ASSIGNED TASK: Among the records, find the lines that hold the string "green" and return them.

(Saved entries)
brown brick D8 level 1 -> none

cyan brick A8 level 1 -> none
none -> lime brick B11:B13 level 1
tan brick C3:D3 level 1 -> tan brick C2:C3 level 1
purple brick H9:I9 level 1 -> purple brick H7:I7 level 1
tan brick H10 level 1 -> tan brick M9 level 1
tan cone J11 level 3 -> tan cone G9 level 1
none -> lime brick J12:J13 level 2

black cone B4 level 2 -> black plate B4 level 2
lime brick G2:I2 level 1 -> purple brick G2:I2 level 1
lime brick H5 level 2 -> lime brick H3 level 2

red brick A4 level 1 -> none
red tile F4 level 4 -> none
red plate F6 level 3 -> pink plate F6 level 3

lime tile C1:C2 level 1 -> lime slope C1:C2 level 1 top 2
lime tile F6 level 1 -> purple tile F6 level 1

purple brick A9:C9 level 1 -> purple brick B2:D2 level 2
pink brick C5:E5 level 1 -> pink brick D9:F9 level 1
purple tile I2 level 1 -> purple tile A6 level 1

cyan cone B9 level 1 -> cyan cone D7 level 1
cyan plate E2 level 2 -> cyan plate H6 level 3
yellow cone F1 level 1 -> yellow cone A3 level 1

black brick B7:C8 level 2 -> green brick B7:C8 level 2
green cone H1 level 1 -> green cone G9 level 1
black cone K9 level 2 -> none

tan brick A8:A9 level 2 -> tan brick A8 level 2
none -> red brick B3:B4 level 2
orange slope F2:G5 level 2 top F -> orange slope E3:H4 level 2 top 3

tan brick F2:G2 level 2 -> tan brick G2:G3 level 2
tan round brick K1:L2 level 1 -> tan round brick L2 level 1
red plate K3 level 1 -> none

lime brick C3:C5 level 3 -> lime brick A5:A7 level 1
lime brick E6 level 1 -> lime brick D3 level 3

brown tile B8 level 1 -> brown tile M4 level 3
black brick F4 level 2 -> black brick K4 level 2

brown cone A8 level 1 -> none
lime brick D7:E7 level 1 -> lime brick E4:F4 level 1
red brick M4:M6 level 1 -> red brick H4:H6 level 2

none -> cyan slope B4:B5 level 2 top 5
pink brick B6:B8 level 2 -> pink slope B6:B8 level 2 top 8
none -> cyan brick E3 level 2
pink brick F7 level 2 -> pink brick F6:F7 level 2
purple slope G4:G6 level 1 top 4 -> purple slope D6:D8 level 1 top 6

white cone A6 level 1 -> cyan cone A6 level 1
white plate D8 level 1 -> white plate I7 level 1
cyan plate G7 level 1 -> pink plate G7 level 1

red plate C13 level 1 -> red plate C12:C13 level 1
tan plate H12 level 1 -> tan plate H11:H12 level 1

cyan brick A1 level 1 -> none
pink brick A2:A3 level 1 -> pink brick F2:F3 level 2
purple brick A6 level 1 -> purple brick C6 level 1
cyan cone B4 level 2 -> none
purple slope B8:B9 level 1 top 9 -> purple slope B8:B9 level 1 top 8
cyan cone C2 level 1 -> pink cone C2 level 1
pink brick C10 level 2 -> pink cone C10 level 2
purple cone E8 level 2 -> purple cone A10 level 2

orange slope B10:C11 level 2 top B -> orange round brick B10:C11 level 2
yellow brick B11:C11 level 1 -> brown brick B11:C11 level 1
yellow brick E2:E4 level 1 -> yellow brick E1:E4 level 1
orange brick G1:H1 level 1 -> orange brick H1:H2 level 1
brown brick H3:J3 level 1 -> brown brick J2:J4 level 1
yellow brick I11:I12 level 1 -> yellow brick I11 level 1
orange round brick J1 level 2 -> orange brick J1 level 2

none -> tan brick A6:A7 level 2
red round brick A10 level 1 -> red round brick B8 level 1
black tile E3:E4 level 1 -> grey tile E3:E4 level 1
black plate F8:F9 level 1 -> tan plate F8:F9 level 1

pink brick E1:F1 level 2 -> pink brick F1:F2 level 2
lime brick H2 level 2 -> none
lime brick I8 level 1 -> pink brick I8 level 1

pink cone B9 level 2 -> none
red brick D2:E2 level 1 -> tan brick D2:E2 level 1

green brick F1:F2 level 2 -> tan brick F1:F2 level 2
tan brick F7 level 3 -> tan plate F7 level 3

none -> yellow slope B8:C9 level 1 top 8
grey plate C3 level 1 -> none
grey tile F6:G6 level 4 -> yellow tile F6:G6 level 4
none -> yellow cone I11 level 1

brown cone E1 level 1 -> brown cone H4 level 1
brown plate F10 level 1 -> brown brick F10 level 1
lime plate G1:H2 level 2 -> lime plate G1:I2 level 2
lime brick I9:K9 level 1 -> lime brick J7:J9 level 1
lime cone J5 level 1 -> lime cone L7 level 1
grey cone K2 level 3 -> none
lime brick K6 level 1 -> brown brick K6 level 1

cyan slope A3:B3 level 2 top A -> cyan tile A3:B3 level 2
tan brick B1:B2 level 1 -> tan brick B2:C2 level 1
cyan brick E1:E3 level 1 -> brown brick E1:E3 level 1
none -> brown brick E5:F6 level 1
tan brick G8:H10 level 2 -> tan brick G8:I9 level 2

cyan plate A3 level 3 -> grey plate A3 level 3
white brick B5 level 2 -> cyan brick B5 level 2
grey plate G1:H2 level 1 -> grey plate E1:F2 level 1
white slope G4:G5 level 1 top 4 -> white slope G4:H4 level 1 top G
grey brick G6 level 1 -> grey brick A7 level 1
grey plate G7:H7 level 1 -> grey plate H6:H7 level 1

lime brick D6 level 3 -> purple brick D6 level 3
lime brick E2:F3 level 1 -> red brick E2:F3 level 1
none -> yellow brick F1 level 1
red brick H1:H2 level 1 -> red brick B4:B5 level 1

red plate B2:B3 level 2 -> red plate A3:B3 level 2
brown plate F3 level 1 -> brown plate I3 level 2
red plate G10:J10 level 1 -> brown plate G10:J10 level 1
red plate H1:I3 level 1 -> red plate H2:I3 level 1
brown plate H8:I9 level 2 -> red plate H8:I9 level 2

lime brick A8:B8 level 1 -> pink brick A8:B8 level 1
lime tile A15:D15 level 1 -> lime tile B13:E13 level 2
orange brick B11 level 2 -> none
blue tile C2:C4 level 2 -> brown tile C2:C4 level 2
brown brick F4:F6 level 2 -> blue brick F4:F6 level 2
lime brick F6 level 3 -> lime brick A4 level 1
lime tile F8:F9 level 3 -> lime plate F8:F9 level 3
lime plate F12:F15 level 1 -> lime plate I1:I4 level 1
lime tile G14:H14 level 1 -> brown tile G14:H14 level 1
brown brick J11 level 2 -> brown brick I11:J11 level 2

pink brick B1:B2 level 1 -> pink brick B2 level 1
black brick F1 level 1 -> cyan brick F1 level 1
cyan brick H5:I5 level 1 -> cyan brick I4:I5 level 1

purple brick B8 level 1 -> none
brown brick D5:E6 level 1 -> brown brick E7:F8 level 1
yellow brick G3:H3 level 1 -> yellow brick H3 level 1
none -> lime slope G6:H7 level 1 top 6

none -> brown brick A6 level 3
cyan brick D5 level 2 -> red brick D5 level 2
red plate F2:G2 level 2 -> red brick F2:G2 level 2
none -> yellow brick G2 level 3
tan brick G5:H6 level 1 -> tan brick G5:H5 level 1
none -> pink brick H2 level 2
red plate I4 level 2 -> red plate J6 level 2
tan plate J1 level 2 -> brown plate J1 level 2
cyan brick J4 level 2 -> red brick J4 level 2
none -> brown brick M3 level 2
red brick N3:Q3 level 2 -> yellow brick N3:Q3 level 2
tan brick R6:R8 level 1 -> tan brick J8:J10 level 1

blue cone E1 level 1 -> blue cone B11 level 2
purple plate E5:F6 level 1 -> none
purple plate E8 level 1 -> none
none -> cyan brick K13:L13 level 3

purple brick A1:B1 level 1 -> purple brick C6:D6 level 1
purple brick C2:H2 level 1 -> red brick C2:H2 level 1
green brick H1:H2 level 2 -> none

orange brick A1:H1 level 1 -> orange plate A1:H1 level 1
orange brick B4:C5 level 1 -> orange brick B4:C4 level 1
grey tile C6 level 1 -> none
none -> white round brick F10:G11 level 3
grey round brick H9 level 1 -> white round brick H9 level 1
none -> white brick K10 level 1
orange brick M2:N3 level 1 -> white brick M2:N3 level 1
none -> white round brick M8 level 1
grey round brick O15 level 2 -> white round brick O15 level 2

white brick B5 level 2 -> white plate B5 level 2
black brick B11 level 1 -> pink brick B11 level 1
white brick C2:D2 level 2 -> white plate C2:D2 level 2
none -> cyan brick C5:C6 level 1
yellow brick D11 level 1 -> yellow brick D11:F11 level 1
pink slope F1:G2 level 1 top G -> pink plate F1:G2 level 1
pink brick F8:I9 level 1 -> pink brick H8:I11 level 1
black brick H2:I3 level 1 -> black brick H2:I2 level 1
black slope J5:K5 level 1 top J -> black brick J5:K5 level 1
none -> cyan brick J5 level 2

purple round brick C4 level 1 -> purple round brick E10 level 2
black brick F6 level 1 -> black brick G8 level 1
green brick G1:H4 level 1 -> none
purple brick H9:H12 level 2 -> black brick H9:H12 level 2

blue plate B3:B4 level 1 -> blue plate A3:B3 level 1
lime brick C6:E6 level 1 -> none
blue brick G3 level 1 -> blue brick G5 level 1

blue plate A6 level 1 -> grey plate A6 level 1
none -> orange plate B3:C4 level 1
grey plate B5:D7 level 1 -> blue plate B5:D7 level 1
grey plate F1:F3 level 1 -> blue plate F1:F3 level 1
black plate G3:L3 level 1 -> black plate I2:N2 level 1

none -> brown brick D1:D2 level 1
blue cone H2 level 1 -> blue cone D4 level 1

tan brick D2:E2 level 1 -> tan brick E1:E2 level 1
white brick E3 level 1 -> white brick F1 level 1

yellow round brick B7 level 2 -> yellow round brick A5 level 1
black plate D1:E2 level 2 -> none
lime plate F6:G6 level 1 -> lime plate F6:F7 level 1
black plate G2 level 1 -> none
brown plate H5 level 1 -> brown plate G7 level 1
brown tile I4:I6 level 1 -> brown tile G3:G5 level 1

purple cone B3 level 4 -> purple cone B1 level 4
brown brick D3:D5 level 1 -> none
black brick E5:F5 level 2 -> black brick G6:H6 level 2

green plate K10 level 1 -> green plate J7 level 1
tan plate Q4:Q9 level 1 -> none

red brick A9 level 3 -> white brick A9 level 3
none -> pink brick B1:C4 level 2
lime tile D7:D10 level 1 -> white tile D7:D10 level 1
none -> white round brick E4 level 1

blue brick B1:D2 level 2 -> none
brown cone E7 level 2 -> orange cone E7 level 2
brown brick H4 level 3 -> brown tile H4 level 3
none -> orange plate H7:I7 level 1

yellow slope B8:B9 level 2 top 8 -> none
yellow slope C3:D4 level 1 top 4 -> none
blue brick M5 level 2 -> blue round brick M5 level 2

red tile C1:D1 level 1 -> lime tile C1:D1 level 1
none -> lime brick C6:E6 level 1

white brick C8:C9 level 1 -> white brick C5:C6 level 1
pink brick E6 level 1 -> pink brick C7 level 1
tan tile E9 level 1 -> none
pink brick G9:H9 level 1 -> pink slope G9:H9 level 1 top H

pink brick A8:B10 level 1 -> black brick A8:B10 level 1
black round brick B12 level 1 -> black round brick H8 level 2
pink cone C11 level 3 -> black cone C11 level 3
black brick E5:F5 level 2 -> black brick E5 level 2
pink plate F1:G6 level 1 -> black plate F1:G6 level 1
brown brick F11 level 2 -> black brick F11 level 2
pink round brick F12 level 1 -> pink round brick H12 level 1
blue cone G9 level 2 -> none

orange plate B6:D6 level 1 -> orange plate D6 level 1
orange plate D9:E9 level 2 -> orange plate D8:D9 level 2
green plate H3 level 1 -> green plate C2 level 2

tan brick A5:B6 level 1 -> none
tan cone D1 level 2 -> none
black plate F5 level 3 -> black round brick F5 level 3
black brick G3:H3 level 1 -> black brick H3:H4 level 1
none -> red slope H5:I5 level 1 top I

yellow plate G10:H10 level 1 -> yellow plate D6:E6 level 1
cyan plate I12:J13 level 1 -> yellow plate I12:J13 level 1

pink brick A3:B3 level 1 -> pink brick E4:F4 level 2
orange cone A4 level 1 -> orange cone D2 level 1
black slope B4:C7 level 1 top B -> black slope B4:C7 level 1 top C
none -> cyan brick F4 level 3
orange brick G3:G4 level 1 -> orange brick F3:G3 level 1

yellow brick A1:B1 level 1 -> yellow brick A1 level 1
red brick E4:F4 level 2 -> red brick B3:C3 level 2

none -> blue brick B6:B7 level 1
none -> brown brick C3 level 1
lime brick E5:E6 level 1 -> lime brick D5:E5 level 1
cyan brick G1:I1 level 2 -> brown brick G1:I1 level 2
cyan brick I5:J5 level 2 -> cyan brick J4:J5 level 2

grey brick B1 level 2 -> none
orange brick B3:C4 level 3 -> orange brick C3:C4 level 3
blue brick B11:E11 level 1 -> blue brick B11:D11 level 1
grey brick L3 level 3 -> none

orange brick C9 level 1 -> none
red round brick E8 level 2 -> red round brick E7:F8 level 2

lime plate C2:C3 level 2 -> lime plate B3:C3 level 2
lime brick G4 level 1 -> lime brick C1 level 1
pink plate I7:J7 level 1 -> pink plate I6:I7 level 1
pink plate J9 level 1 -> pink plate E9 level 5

TASK RESULT:
black brick B7:C8 level 2 -> green brick B7:C8 level 2
green cone H1 level 1 -> green cone G9 level 1
green brick F1:F2 level 2 -> tan brick F1:F2 level 2
green brick H1:H2 level 2 -> none
green brick G1:H4 level 1 -> none
green plate K10 level 1 -> green plate J7 level 1
green plate H3 level 1 -> green plate C2 level 2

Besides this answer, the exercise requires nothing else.